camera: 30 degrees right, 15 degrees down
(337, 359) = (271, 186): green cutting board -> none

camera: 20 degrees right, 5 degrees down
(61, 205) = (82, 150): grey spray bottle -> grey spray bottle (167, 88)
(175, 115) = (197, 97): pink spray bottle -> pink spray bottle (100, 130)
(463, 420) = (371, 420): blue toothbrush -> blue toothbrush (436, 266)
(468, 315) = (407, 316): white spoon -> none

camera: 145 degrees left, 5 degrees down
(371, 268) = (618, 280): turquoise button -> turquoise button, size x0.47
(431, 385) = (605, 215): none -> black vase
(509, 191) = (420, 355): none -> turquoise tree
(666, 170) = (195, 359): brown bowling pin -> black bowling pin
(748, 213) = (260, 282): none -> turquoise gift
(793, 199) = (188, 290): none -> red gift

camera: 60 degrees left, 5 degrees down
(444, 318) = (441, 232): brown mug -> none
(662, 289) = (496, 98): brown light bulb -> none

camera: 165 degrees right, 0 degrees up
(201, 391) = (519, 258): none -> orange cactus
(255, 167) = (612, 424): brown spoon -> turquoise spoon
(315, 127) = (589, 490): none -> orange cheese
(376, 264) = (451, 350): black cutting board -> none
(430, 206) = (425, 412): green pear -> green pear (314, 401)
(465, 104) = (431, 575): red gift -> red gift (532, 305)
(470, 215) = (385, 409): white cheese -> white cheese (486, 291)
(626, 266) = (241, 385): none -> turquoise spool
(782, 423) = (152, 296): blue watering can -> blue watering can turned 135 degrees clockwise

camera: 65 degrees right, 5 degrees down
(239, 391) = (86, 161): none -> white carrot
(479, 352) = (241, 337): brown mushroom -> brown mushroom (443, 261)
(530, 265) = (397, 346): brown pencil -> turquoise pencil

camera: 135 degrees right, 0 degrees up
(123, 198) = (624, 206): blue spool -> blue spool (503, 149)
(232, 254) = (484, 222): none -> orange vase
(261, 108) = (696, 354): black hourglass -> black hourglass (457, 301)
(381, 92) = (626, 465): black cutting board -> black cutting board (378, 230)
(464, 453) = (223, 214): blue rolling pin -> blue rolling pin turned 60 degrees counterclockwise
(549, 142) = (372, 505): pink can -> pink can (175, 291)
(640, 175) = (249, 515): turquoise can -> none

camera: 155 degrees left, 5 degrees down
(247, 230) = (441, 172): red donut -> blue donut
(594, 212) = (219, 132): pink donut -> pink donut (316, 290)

▸ TASK REQUIREMENTS
Copy from the entries above each line in which the string "spoon" can be found.

▸ RESULT OF THE EXERCISE
(468, 315) = (407, 316): white spoon -> none
(255, 167) = (612, 424): brown spoon -> turquoise spoon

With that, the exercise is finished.